■ WHAT IS REQUIRED
Nothing in the records should change; write them all out again.

Revision tracking records:
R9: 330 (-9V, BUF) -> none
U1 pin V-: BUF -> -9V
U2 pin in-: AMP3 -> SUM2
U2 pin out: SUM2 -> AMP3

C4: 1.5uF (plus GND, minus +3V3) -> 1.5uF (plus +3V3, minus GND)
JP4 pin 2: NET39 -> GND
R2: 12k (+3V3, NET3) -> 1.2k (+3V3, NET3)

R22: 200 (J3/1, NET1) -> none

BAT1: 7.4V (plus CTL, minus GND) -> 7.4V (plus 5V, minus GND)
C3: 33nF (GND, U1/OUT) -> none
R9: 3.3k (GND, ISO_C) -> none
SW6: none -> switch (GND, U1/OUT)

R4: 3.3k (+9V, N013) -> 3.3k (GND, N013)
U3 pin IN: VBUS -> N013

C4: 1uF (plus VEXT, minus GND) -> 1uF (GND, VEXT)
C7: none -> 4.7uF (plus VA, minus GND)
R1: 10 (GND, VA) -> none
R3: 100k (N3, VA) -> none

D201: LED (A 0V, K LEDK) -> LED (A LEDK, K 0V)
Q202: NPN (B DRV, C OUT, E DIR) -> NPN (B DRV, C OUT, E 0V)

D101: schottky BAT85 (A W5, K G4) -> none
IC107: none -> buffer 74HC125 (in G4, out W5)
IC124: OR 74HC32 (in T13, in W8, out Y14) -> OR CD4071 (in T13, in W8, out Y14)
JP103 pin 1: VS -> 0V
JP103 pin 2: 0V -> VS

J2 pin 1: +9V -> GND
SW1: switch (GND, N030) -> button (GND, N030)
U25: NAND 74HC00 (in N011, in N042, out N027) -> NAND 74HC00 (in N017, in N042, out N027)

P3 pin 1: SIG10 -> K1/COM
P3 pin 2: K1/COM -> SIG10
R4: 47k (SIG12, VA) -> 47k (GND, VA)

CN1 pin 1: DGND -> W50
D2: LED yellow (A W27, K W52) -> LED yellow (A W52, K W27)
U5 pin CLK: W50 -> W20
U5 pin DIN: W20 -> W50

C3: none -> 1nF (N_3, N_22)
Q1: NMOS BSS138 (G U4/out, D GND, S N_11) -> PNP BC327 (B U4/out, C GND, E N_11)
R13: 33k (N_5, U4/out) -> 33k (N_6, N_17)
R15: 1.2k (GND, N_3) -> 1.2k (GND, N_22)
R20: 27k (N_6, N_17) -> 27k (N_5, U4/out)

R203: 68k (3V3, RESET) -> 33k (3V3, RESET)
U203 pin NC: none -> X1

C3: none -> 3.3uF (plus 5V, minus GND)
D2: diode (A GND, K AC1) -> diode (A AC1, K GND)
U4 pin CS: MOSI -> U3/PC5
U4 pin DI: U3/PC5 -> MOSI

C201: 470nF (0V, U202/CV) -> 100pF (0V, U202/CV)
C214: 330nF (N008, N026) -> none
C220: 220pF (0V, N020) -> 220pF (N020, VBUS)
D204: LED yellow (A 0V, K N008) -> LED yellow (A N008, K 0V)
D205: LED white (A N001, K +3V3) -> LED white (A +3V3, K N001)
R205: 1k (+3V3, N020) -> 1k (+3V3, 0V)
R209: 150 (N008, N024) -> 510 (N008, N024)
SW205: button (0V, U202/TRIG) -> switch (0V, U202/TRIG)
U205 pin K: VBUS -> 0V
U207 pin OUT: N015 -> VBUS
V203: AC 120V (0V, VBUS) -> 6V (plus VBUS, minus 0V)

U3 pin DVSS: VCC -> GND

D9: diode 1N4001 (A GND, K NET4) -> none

■ RESULT OF THE TASK
R9: 330 (-9V, BUF) -> none
U1 pin V-: BUF -> -9V
U2 pin in-: AMP3 -> SUM2
U2 pin out: SUM2 -> AMP3

C4: 1.5uF (plus GND, minus +3V3) -> 1.5uF (plus +3V3, minus GND)
JP4 pin 2: NET39 -> GND
R2: 12k (+3V3, NET3) -> 1.2k (+3V3, NET3)

R22: 200 (J3/1, NET1) -> none

BAT1: 7.4V (plus CTL, minus GND) -> 7.4V (plus 5V, minus GND)
C3: 33nF (GND, U1/OUT) -> none
R9: 3.3k (GND, ISO_C) -> none
SW6: none -> switch (GND, U1/OUT)

R4: 3.3k (+9V, N013) -> 3.3k (GND, N013)
U3 pin IN: VBUS -> N013

C4: 1uF (plus VEXT, minus GND) -> 1uF (GND, VEXT)
C7: none -> 4.7uF (plus VA, minus GND)
R1: 10 (GND, VA) -> none
R3: 100k (N3, VA) -> none

D201: LED (A 0V, K LEDK) -> LED (A LEDK, K 0V)
Q202: NPN (B DRV, C OUT, E DIR) -> NPN (B DRV, C OUT, E 0V)

D101: schottky BAT85 (A W5, K G4) -> none
IC107: none -> buffer 74HC125 (in G4, out W5)
IC124: OR 74HC32 (in T13, in W8, out Y14) -> OR CD4071 (in T13, in W8, out Y14)
JP103 pin 1: VS -> 0V
JP103 pin 2: 0V -> VS

J2 pin 1: +9V -> GND
SW1: switch (GND, N030) -> button (GND, N030)
U25: NAND 74HC00 (in N011, in N042, out N027) -> NAND 74HC00 (in N017, in N042, out N027)

P3 pin 1: SIG10 -> K1/COM
P3 pin 2: K1/COM -> SIG10
R4: 47k (SIG12, VA) -> 47k (GND, VA)

CN1 pin 1: DGND -> W50
D2: LED yellow (A W27, K W52) -> LED yellow (A W52, K W27)
U5 pin CLK: W50 -> W20
U5 pin DIN: W20 -> W50

C3: none -> 1nF (N_3, N_22)
Q1: NMOS BSS138 (G U4/out, D GND, S N_11) -> PNP BC327 (B U4/out, C GND, E N_11)
R13: 33k (N_5, U4/out) -> 33k (N_6, N_17)
R15: 1.2k (GND, N_3) -> 1.2k (GND, N_22)
R20: 27k (N_6, N_17) -> 27k (N_5, U4/out)

R203: 68k (3V3, RESET) -> 33k (3V3, RESET)
U203 pin NC: none -> X1

C3: none -> 3.3uF (plus 5V, minus GND)
D2: diode (A GND, K AC1) -> diode (A AC1, K GND)
U4 pin CS: MOSI -> U3/PC5
U4 pin DI: U3/PC5 -> MOSI

C201: 470nF (0V, U202/CV) -> 100pF (0V, U202/CV)
C214: 330nF (N008, N026) -> none
C220: 220pF (0V, N020) -> 220pF (N020, VBUS)
D204: LED yellow (A 0V, K N008) -> LED yellow (A N008, K 0V)
D205: LED white (A N001, K +3V3) -> LED white (A +3V3, K N001)
R205: 1k (+3V3, N020) -> 1k (+3V3, 0V)
R209: 150 (N008, N024) -> 510 (N008, N024)
SW205: button (0V, U202/TRIG) -> switch (0V, U202/TRIG)
U205 pin K: VBUS -> 0V
U207 pin OUT: N015 -> VBUS
V203: AC 120V (0V, VBUS) -> 6V (plus VBUS, minus 0V)

U3 pin DVSS: VCC -> GND

D9: diode 1N4001 (A GND, K NET4) -> none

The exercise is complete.